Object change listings

↓↓↓

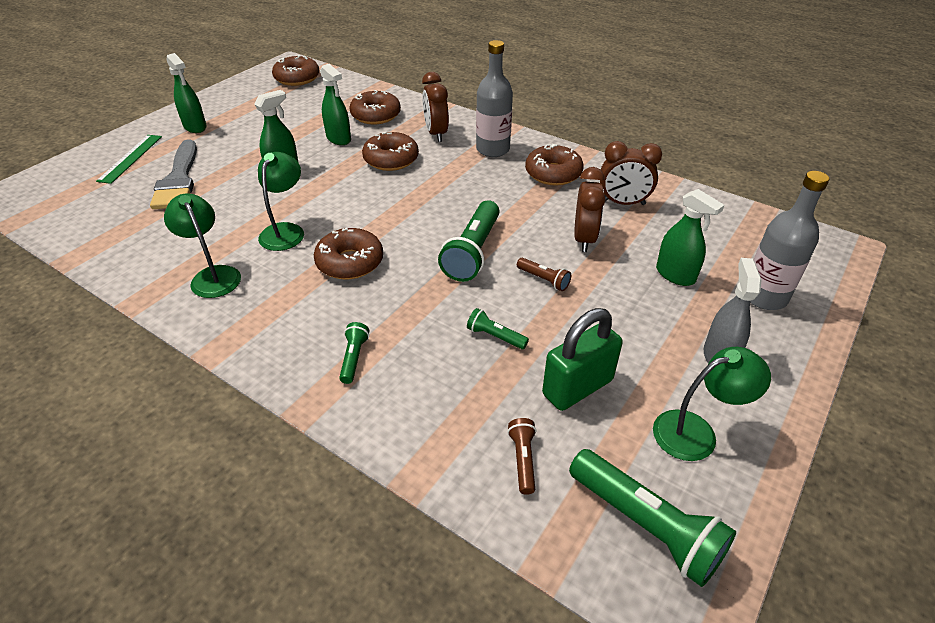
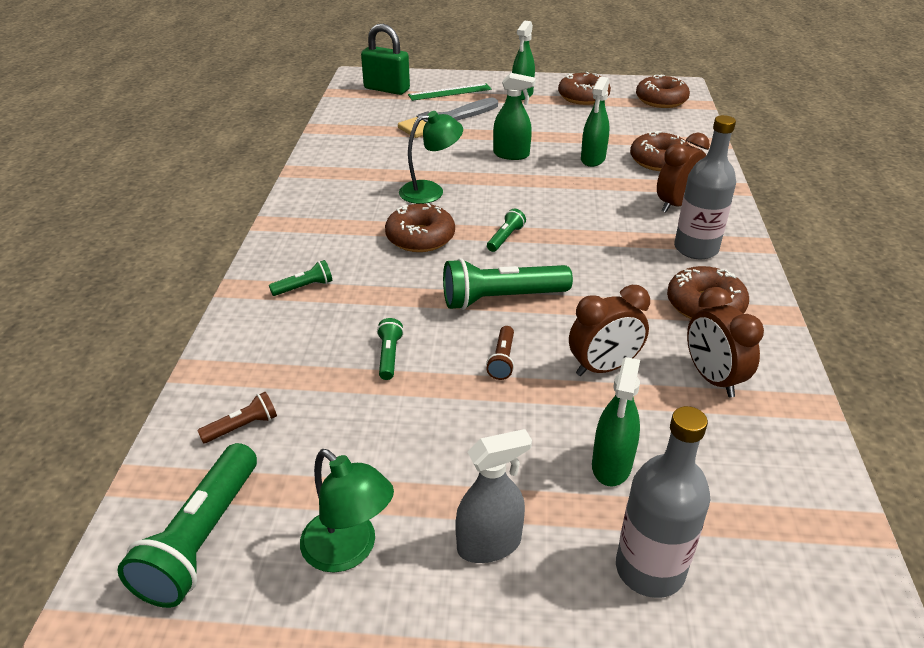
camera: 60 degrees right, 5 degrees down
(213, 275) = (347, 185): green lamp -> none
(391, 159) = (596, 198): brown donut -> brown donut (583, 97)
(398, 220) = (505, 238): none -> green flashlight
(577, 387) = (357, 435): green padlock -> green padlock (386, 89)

↑↑↑
↓↓↓

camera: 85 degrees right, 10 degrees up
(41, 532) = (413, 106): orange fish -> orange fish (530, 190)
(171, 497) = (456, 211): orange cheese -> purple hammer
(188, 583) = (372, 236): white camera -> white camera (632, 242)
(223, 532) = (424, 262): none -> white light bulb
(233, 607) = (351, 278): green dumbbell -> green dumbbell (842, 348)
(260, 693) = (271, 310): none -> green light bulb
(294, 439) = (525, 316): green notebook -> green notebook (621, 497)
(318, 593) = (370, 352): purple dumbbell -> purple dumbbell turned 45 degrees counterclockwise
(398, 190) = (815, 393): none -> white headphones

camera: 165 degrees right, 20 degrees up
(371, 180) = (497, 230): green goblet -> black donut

↑↑↑

### Work to complete
Reproduce only the lines above spanning from the line containing "(171, 497) = (456, 211): orange" through the line containing "(260, 693) = (271, 310): none", word for word.

### Problem solution
(171, 497) = (456, 211): orange cheese -> purple hammer
(188, 583) = (372, 236): white camera -> white camera (632, 242)
(223, 532) = (424, 262): none -> white light bulb
(233, 607) = (351, 278): green dumbbell -> green dumbbell (842, 348)
(260, 693) = (271, 310): none -> green light bulb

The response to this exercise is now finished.